▶ _TASK ITEM_
Please give back all the records exactly, but keep the pictures out.

====

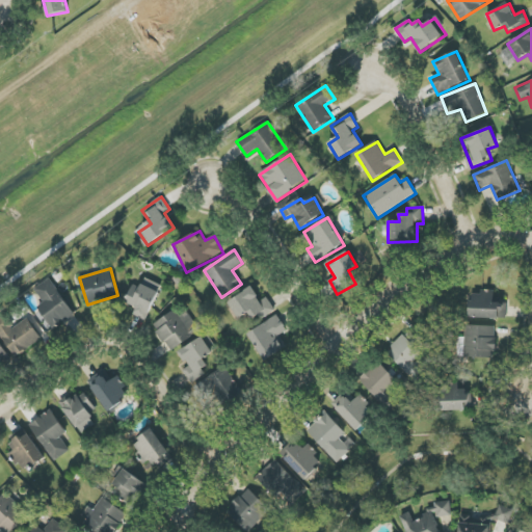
[(162,286),(145,277),(140,289),(133,286),(125,302),(136,308),(133,315),(147,321),(162,286)]
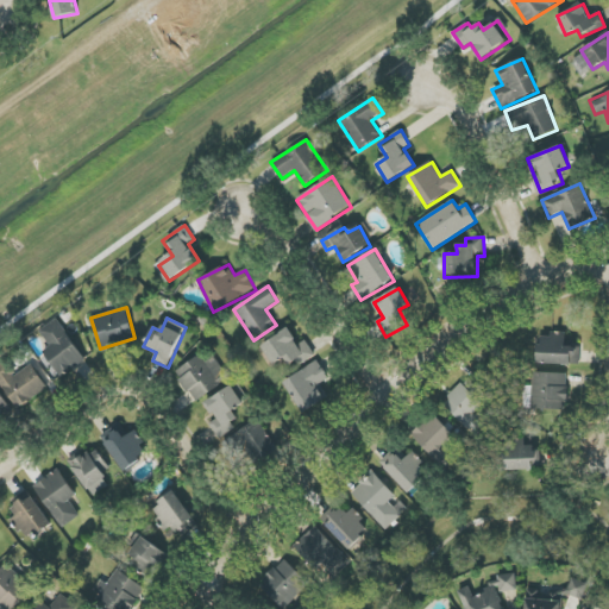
[(62,377),(87,359),(56,319),(39,332),(50,346),(43,352),(62,377)]
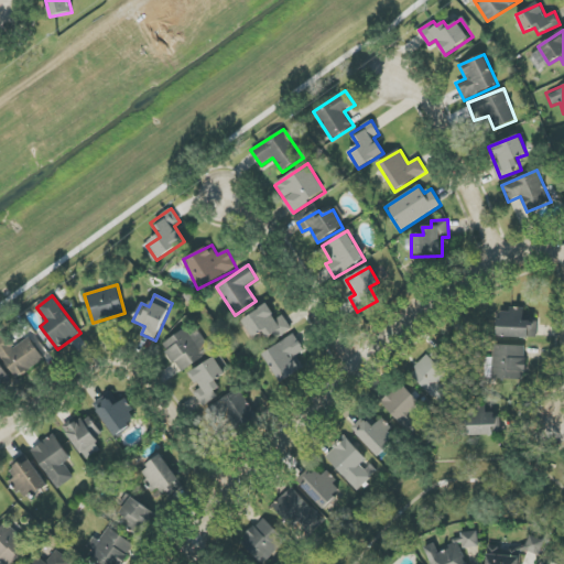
[(252,338),(263,333),(268,342),(291,329),(283,315),(277,320),(269,305),(242,320),(252,338)]
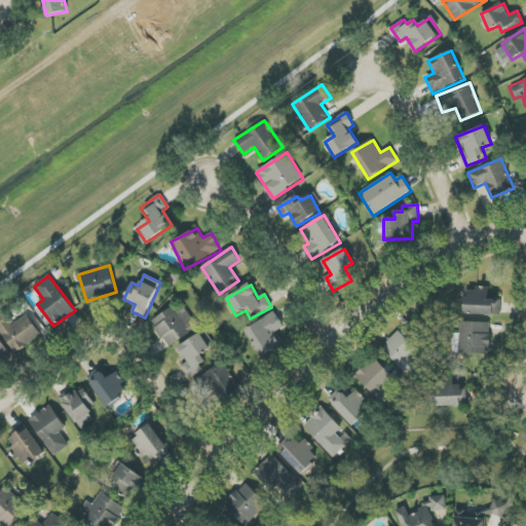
[(489,289),(465,289),(465,314),(500,315),(500,300),(488,299),(489,289)]
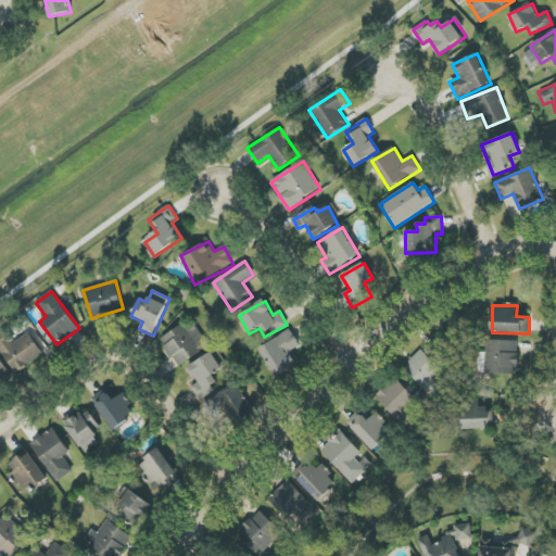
[(160,339),(180,370),(212,351),(191,319),(160,339)]
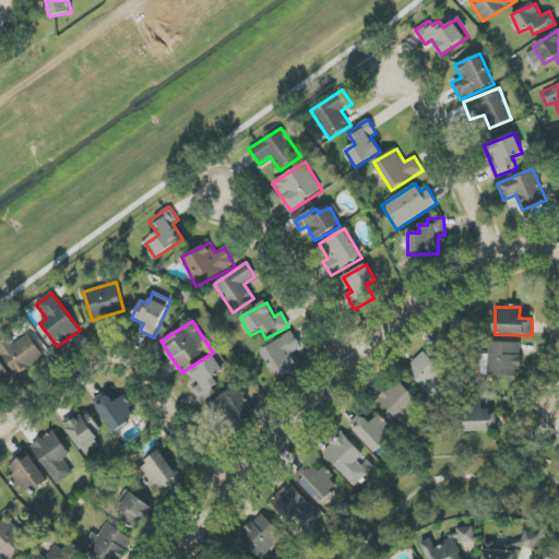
[(0,349),(19,376),(45,356),(28,334),(15,345),(6,332),(0,335),(0,349)]
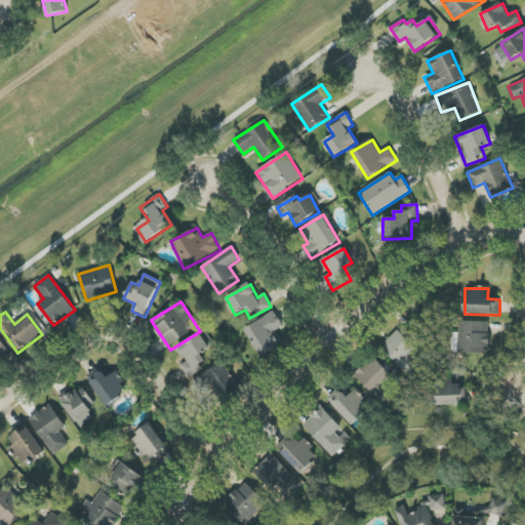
[(259,356),(283,345),(276,330),(283,327),(276,313),(246,327),(259,356)]
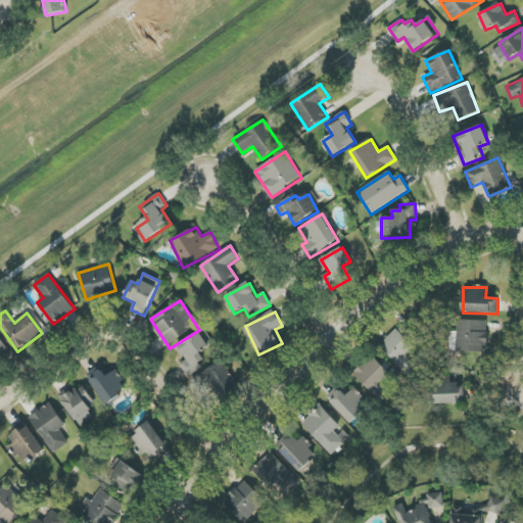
[(449,350),(486,352),(488,321),(459,320),(458,332),(450,332),(449,350)]
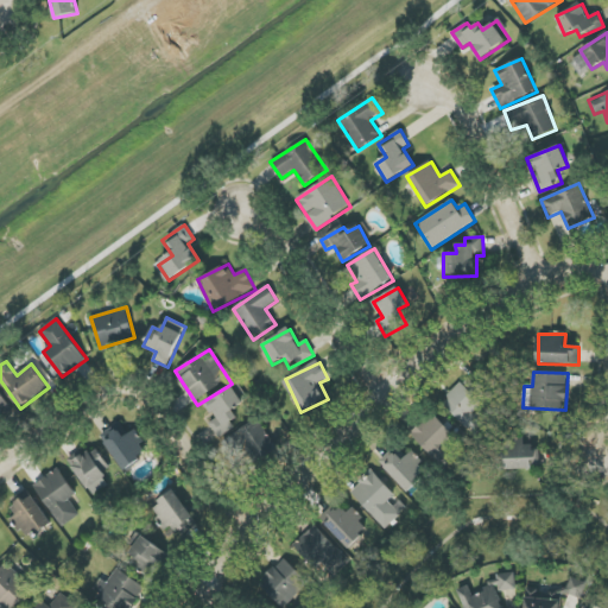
[(442,401),(475,437),(489,424),(477,410),(488,400),(467,378),(442,401)]
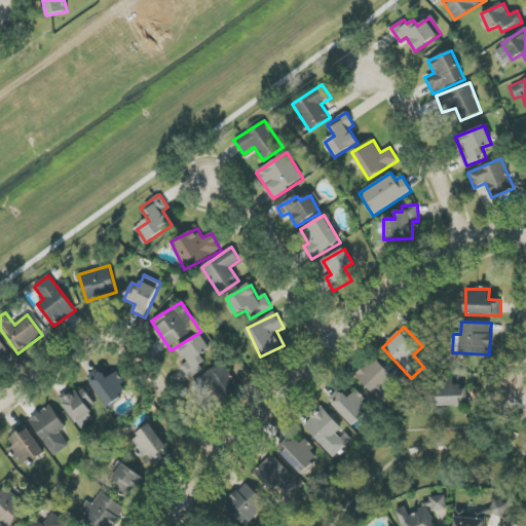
[(191,379),(202,369),(200,366),(207,361),(202,355),(216,345),(202,330),(178,351),(187,362),(181,367),(191,379)]
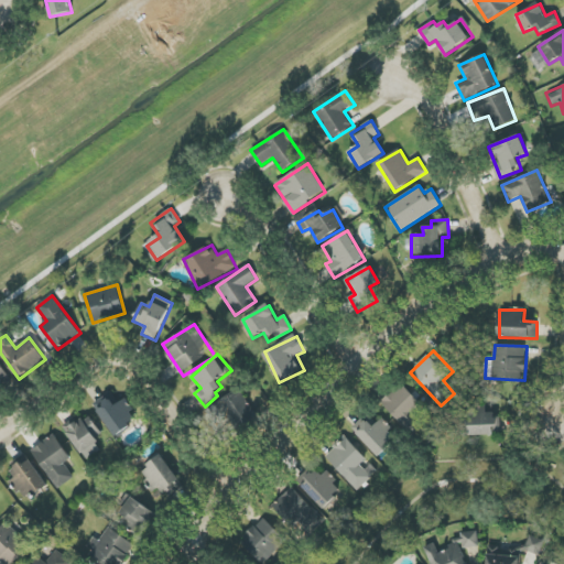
[(381,403),(412,435),(427,421),(422,415),(427,410),(402,383),(381,403)]
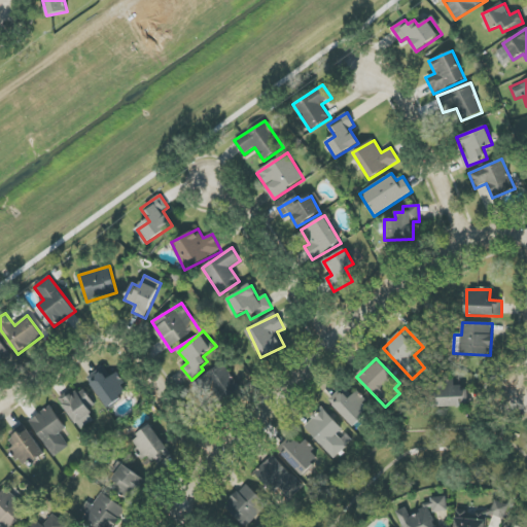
[(204,374),(217,402),(239,392),(224,363),(204,374)]
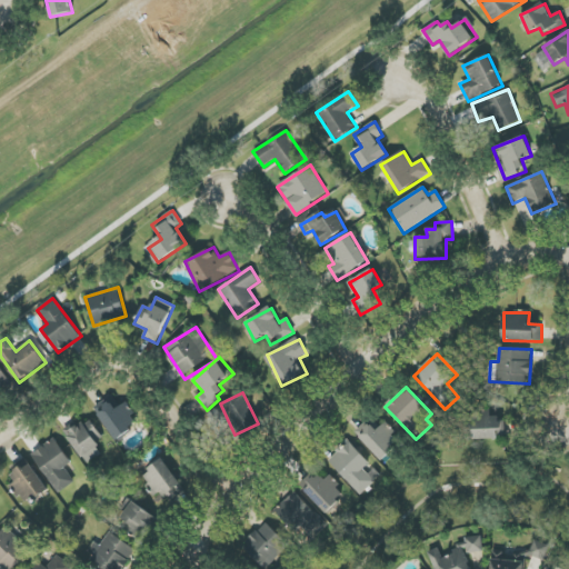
[(125,402),(120,406),(112,396),(93,409),(116,440),(140,423),(125,402)]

====

▶ _RESULT OF THIS EXERCISE_
[(162,286),(145,277),(140,289),(133,286),(125,302),(136,308),(133,315),(147,321),(162,286)]
[(62,377),(87,359),(56,319),(39,332),(50,346),(43,352),(62,377)]
[(252,338),(263,333),(268,342),(291,329),(283,315),(277,320),(269,305),(242,320),(252,338)]
[(489,289),(465,289),(465,314),(500,315),(500,300),(488,299),(489,289)]
[(160,339),(180,370),(212,351),(191,319),(160,339)]
[(0,349),(19,376),(45,356),(28,334),(15,345),(6,332),(0,335),(0,349)]
[(259,356),(283,345),(276,330),(283,327),(276,313),(246,327),(259,356)]
[(449,350),(486,352),(488,321),(459,320),(458,332),(450,332),(449,350)]
[(442,401),(475,437),(489,424),(477,410),(488,400),(467,378),(442,401)]
[(191,379),(202,369),(200,366),(207,361),(202,355),(216,345),(202,330),(178,351),(187,362),(181,367),(191,379)]
[(381,403),(412,435),(427,421),(422,415),(427,410),(402,383),(381,403)]
[(204,374),(217,402),(239,392),(224,363),(204,374)]
[(125,402),(120,406),(112,396),(93,409),(116,440),(140,423),(125,402)]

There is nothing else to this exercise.